EXERCISE INSTRUCTIONS: Filter the entries down to the lines holding "gone", then copy those lines.

[[ INPUT DATA, beginning ]]

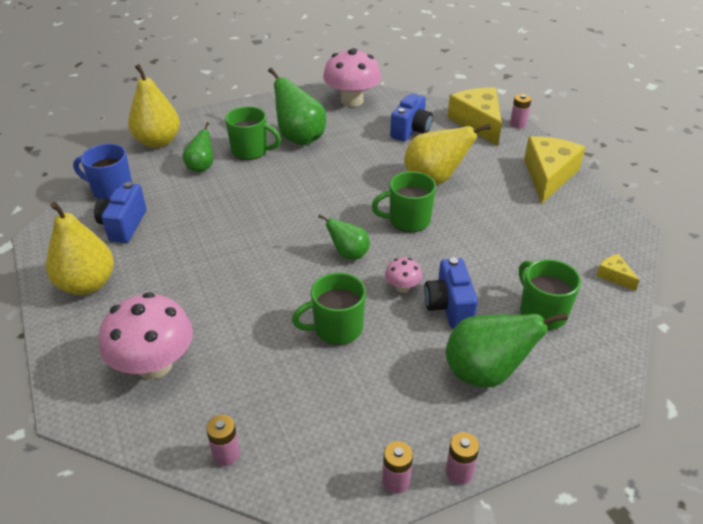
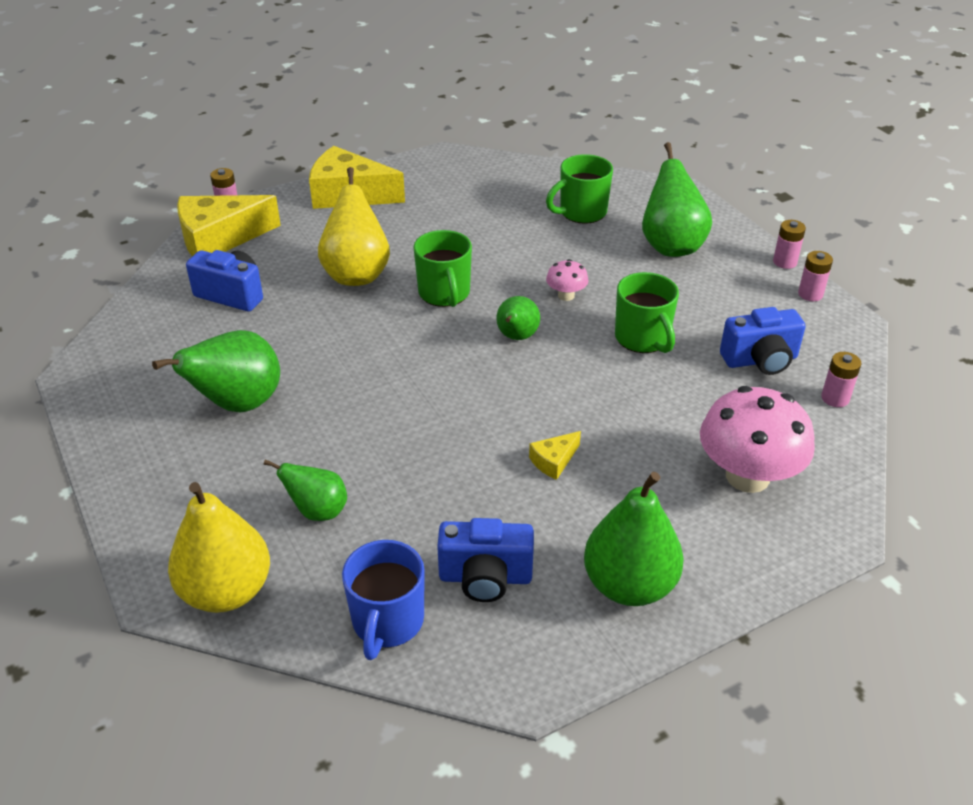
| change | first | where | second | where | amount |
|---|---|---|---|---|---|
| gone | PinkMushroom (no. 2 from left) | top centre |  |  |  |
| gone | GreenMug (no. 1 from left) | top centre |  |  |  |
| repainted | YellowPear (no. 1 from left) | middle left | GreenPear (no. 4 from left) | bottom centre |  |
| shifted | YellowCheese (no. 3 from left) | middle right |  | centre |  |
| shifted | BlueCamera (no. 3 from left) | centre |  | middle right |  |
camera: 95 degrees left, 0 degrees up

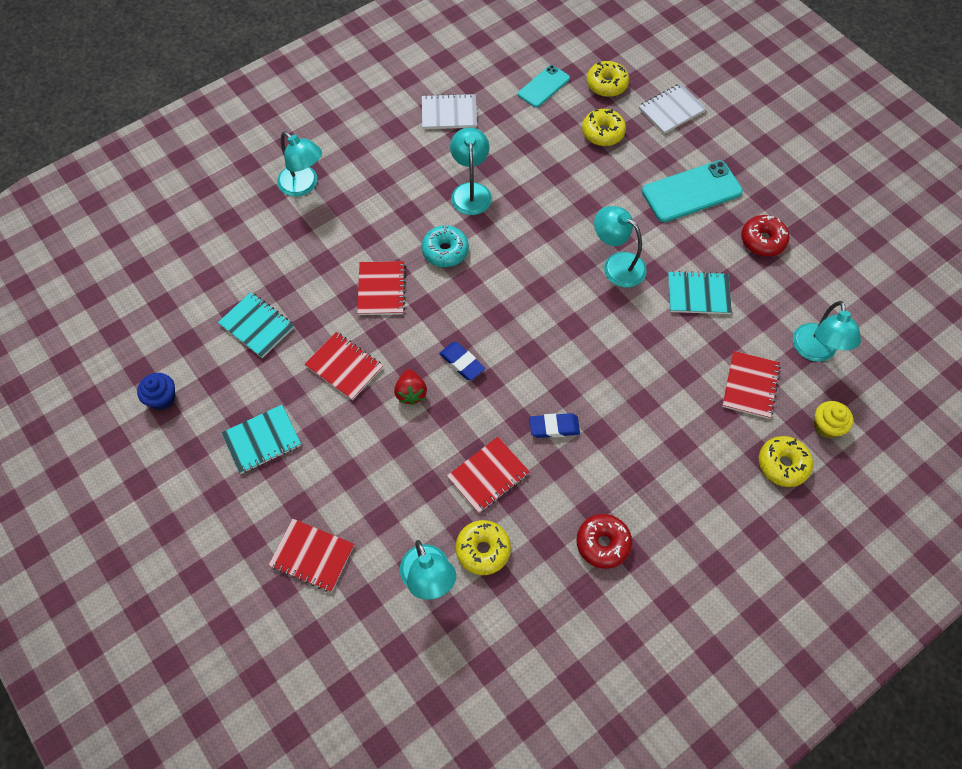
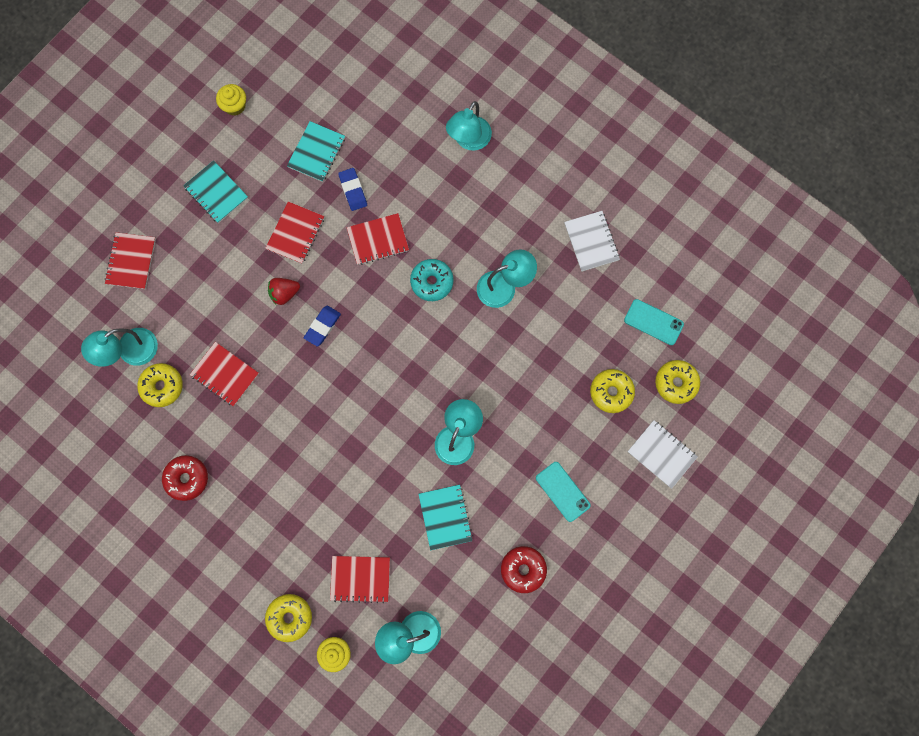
| change | first | where | second | where | amount |
|---|---|---|---|---|---|
| scaled | TurquoisePhone (no. 2 from left in the first image) | top right | TurquoisePhone (no. 1 from left) | bottom centre | x0.62 |
| repainted | BlueCupcake | middle left | YellowCupcake (no. 1 from left) | top left |  |
| shifted | BlueEraser (no. 2 from left) | centre |  | top centre |  |
camera: 75 degrees right, 15 degrees up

[[ INPUT DATA, end ]]

ANSWER TO THIS TASK:
| gone | PinkMushroom (no. 2 from left) | top centre |  |  |  |
| gone | GreenMug (no. 1 from left) | top centre |  |  |  |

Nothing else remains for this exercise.